=== Begin Enclosure ===

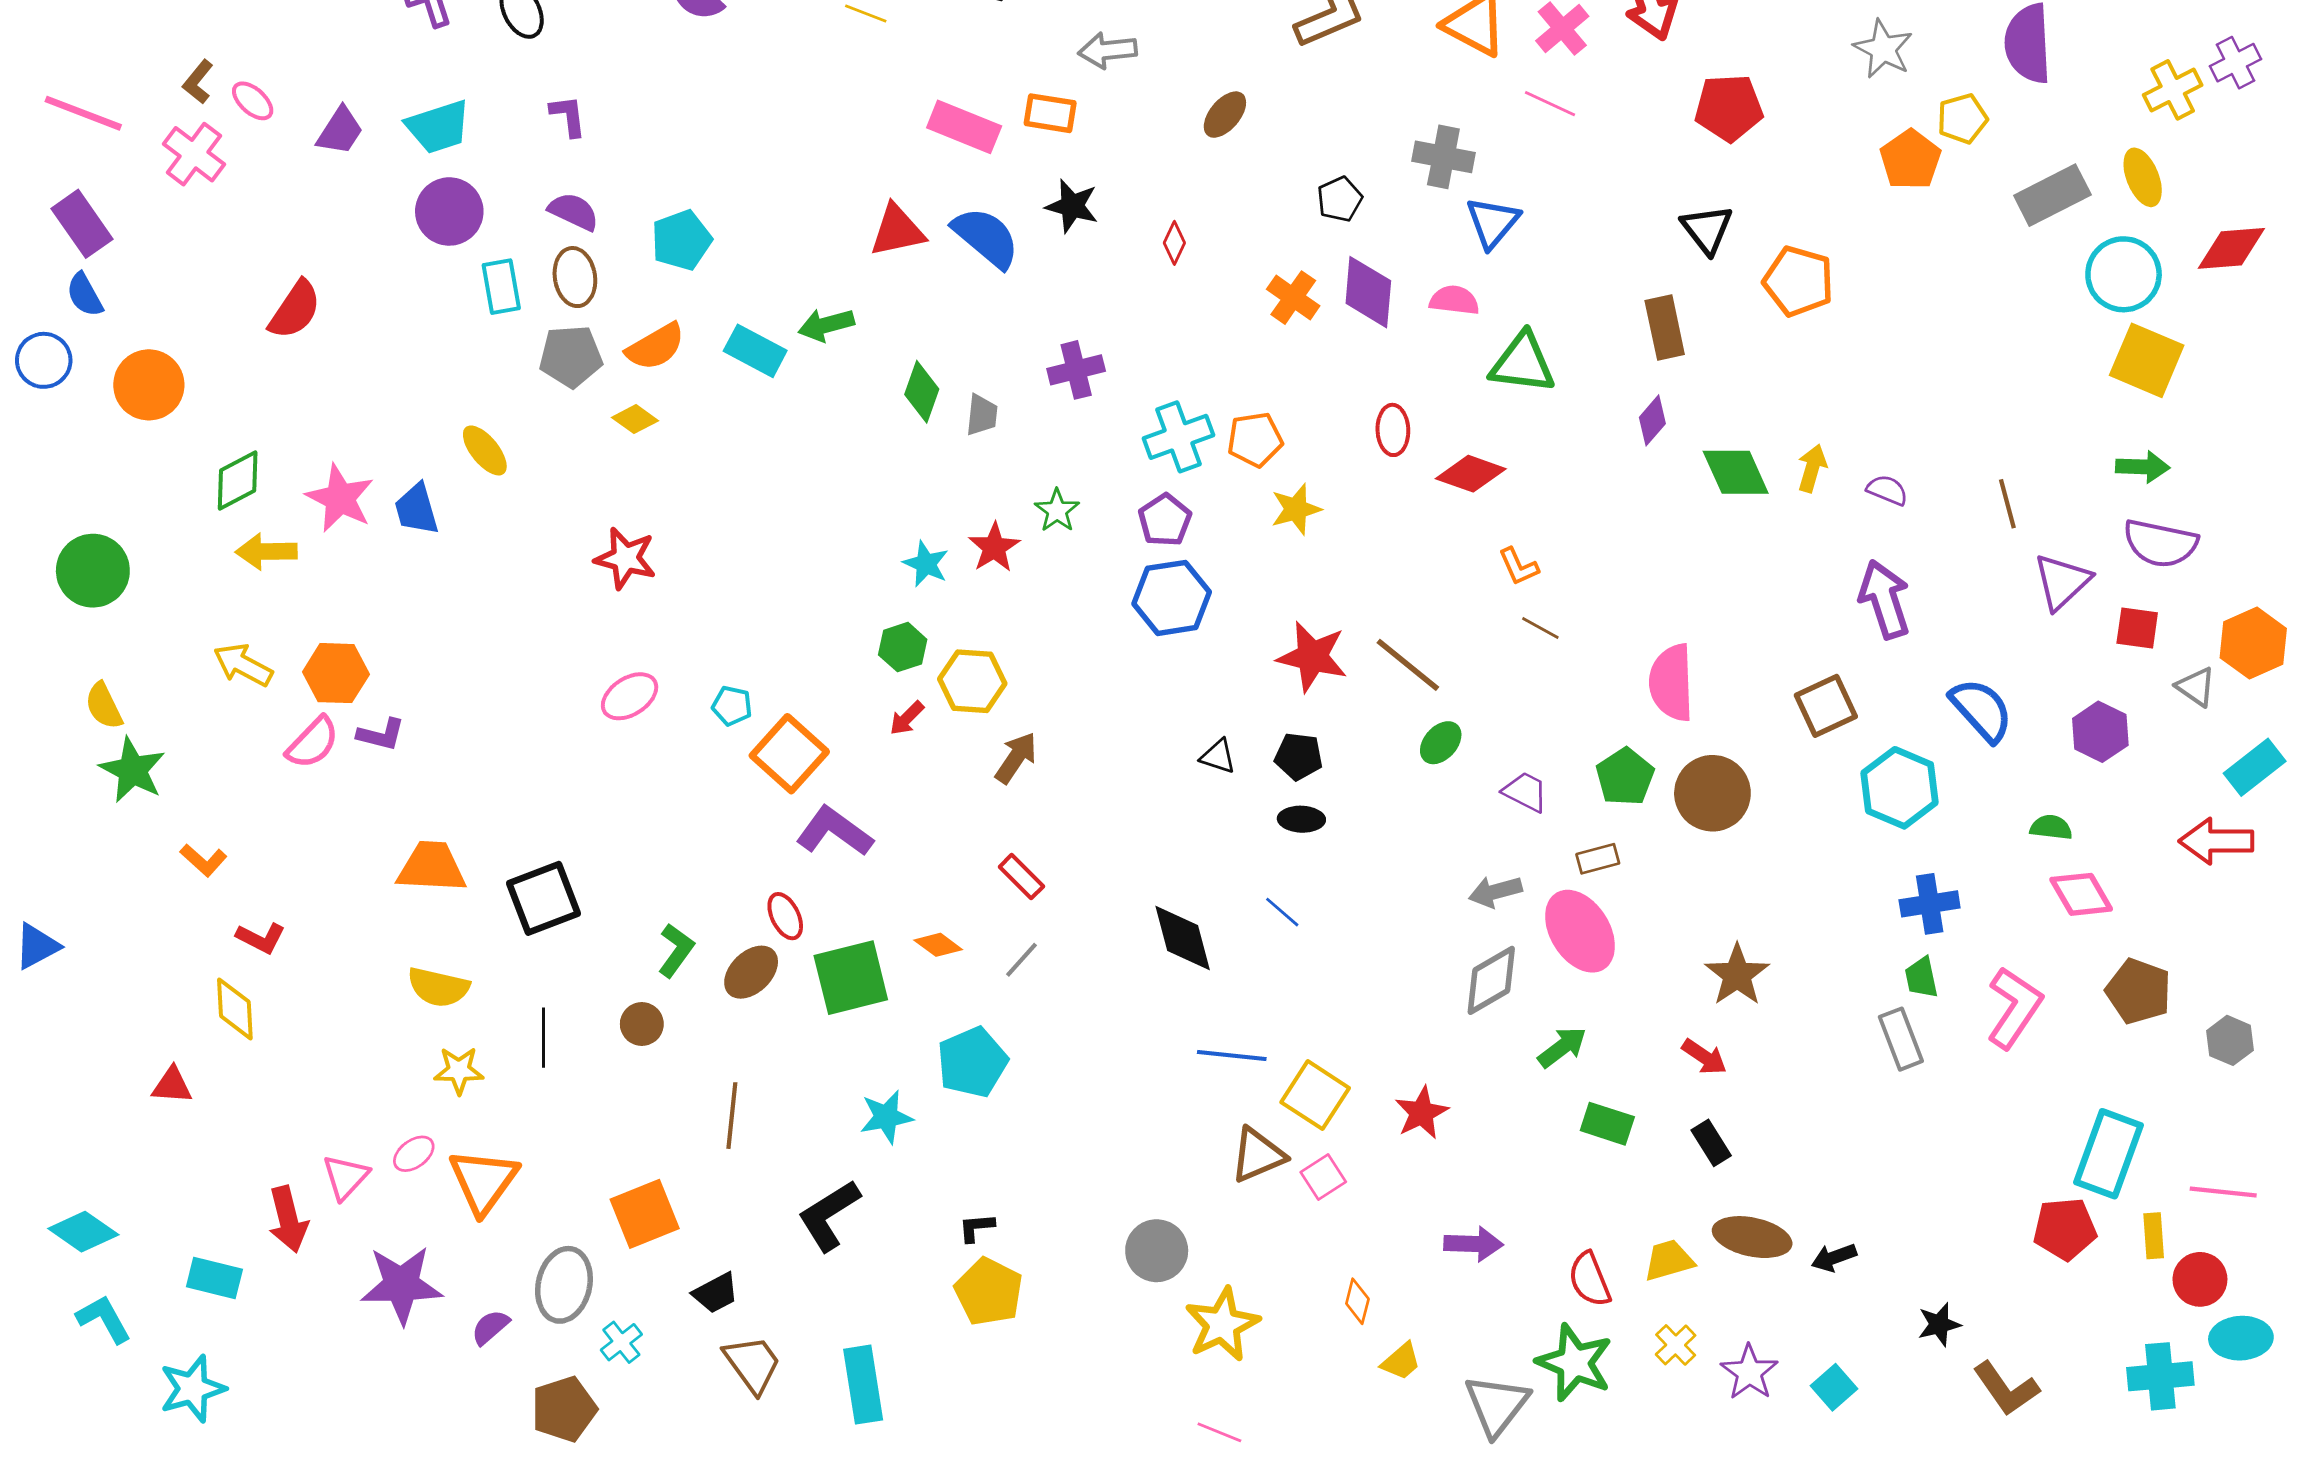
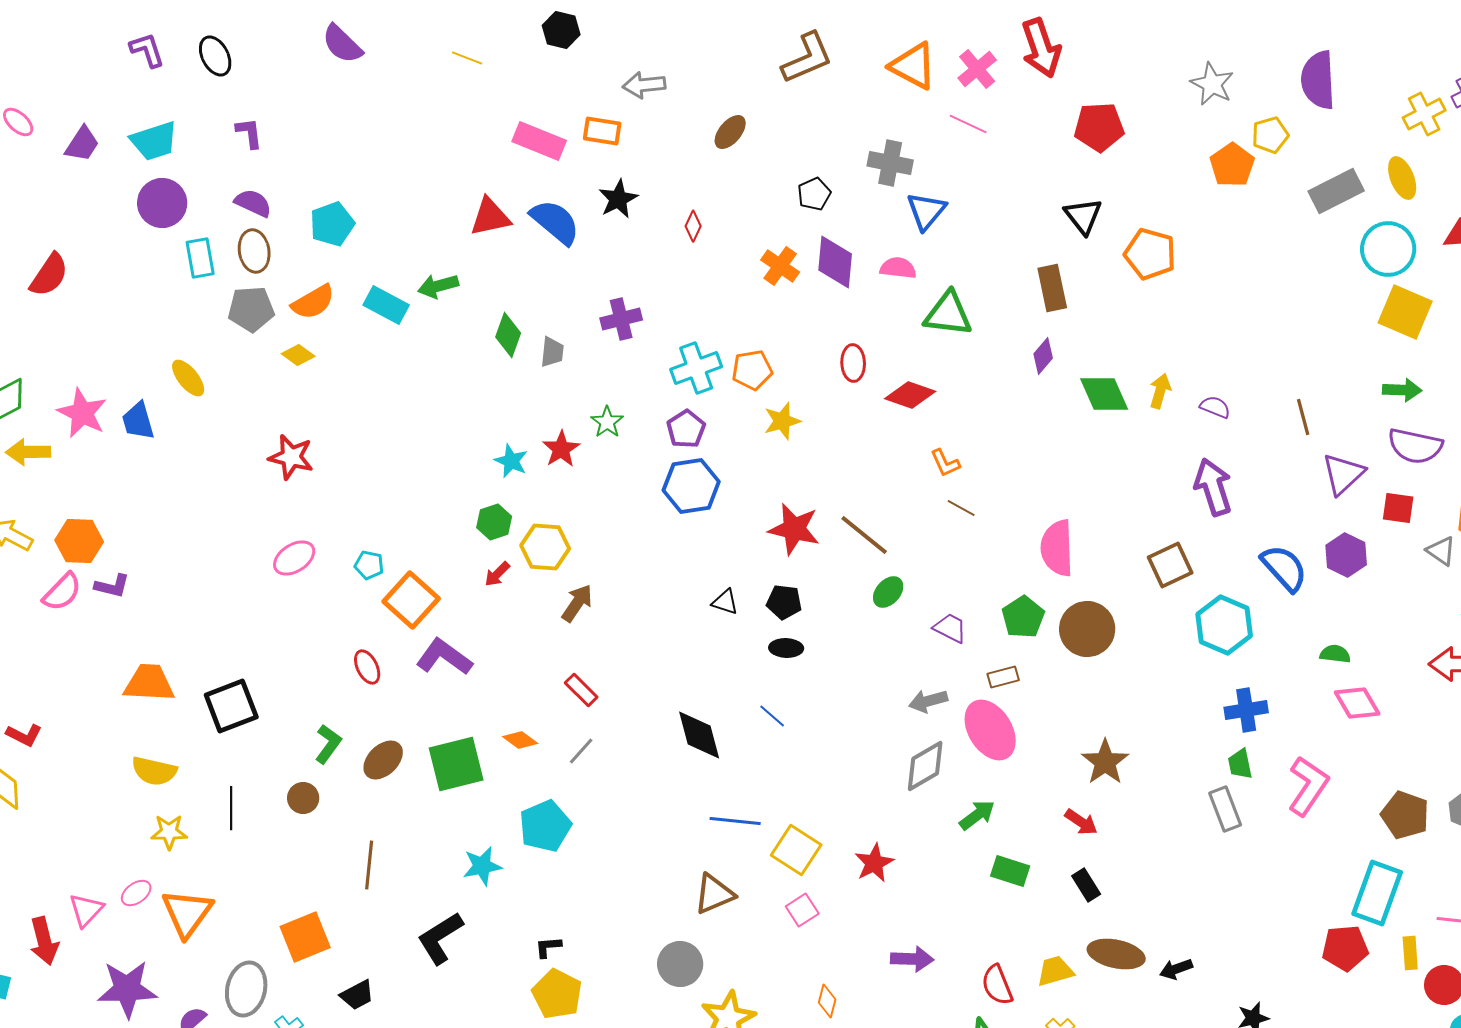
black star: (1072, 206) -> (618, 199), turned 30
purple hexagon: (2100, 732) -> (1346, 555), moved
red ellipse: (785, 916) -> (367, 667), moved
brown pentagon: (2139, 991) -> (1405, 815), moved
brown triangle: (1258, 1155) -> (714, 894), moved

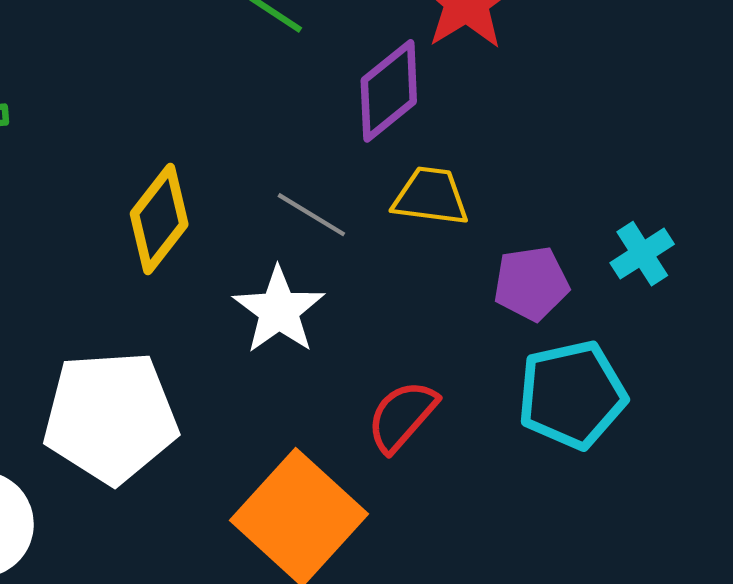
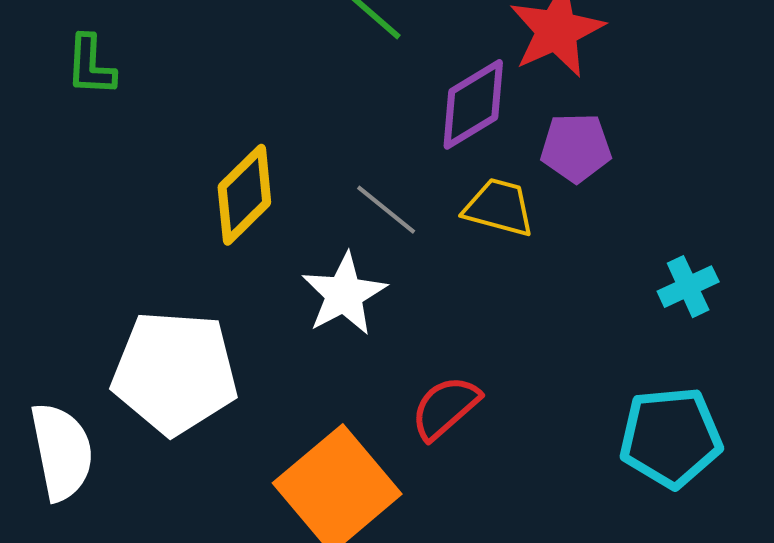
purple pentagon: (531, 283) -> (576, 148), moved
cyan pentagon: (572, 395) -> (671, 437), moved

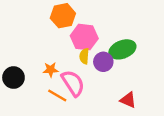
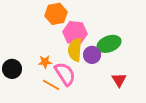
yellow semicircle: (84, 56) -> (75, 50), size x1.6
red triangle: (128, 100) -> (119, 80), moved, turned 35

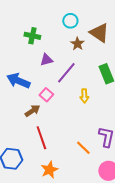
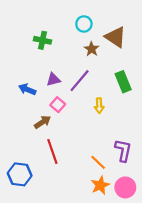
purple triangle: (46, 60) -> (53, 80), moved
blue arrow: (18, 81) -> (27, 89), size x0.7
orange star: (49, 170) -> (100, 185), moved

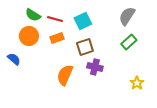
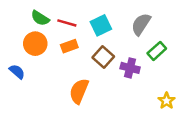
gray semicircle: (127, 16) -> (141, 24), moved
brown square: (85, 47) -> (103, 57), turned -30
purple cross: (95, 67) -> (130, 68), moved

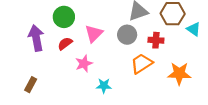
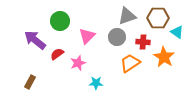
purple arrow: (36, 38) -> (35, 40), turned -40
red semicircle: (65, 44) -> (57, 54), moved
orange star: (179, 73) -> (164, 57), moved, turned 30

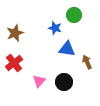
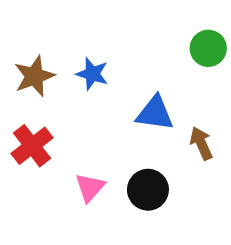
green circle: (74, 15) -> (208, 48), moved
blue star: (55, 28) -> (92, 74), moved

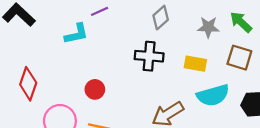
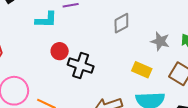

=== End Enclosure ===

* _About this exercise_: Except for the pictures, give all the material above again verbatim.

* _Answer_:
black star: (1072, 206) -> (618, 199), turned 30
purple hexagon: (2100, 732) -> (1346, 555), moved
red ellipse: (785, 916) -> (367, 667), moved
brown pentagon: (2139, 991) -> (1405, 815), moved
brown triangle: (1258, 1155) -> (714, 894), moved

purple pentagon: (531, 283) -> (576, 148), moved
cyan pentagon: (572, 395) -> (671, 437), moved

yellow semicircle: (84, 56) -> (75, 50), size x1.6
red triangle: (128, 100) -> (119, 80), moved, turned 35

purple triangle: (46, 60) -> (53, 80), moved
blue arrow: (18, 81) -> (27, 89), size x0.7
orange star: (49, 170) -> (100, 185), moved

gray semicircle: (127, 16) -> (141, 24), moved
brown square: (85, 47) -> (103, 57), turned -30
purple cross: (95, 67) -> (130, 68), moved

purple arrow: (36, 38) -> (35, 40), turned -40
red semicircle: (65, 44) -> (57, 54), moved
orange star: (179, 73) -> (164, 57), moved, turned 30

green circle: (74, 15) -> (208, 48), moved
blue star: (55, 28) -> (92, 74), moved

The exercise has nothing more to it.